● **Supplied entries**:
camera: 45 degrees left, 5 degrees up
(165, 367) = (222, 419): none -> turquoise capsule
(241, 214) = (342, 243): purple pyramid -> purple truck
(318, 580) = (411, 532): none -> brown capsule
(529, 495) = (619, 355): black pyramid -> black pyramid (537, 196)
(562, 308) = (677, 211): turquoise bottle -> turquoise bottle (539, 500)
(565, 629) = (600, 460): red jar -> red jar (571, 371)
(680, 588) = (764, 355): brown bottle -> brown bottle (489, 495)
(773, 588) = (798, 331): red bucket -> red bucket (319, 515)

* * *

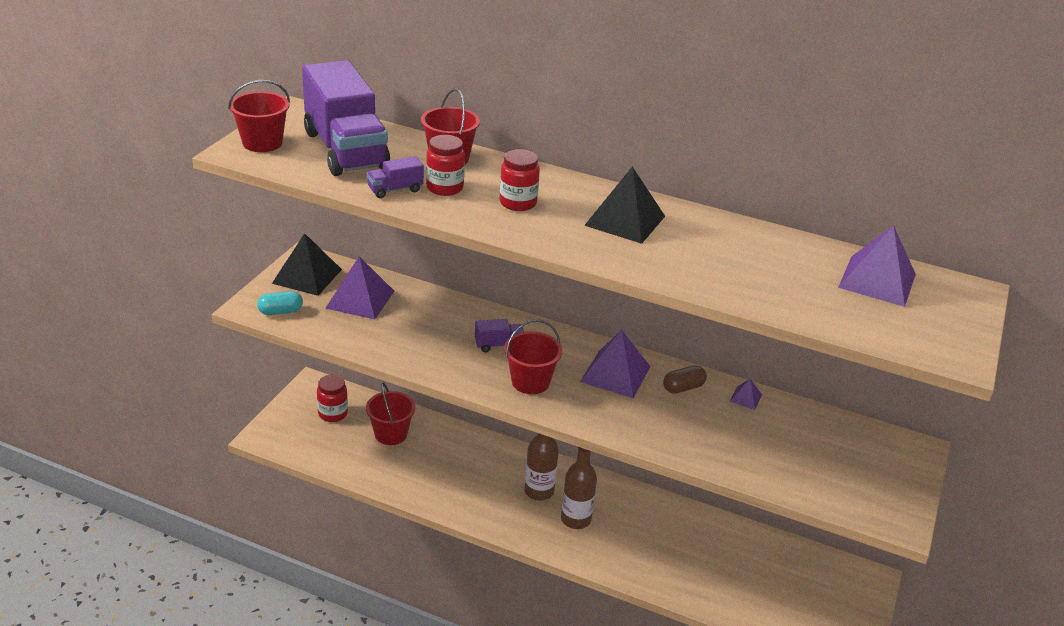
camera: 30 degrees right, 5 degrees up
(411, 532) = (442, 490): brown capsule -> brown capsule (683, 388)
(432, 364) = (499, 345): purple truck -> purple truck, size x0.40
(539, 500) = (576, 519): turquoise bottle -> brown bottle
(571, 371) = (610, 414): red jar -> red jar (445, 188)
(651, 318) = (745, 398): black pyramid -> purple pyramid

--

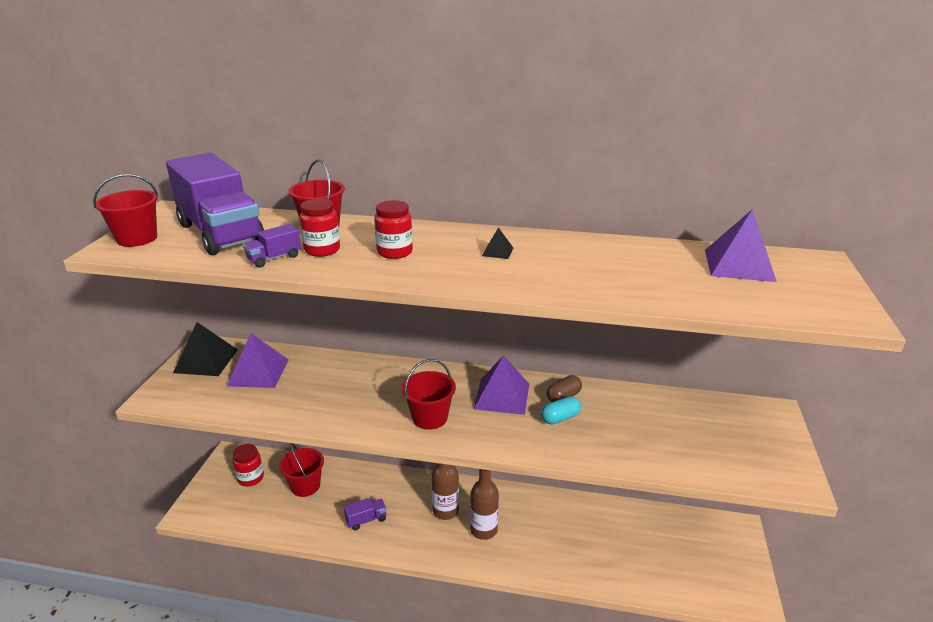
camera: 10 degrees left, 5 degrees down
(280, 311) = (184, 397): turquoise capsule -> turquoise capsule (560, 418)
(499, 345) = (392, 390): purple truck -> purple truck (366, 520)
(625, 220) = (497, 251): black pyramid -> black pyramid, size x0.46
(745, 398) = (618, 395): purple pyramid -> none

● **To do**: The exact lines of the material above starting at the one that contains "(280, 311) = (184, 397): turquoise" and ending at the one that contains "(745, 398) = (618, 395): purple" are what to retype; leave out everything else.

● **Completed exercise**:
(280, 311) = (184, 397): turquoise capsule -> turquoise capsule (560, 418)
(499, 345) = (392, 390): purple truck -> purple truck (366, 520)
(625, 220) = (497, 251): black pyramid -> black pyramid, size x0.46
(745, 398) = (618, 395): purple pyramid -> none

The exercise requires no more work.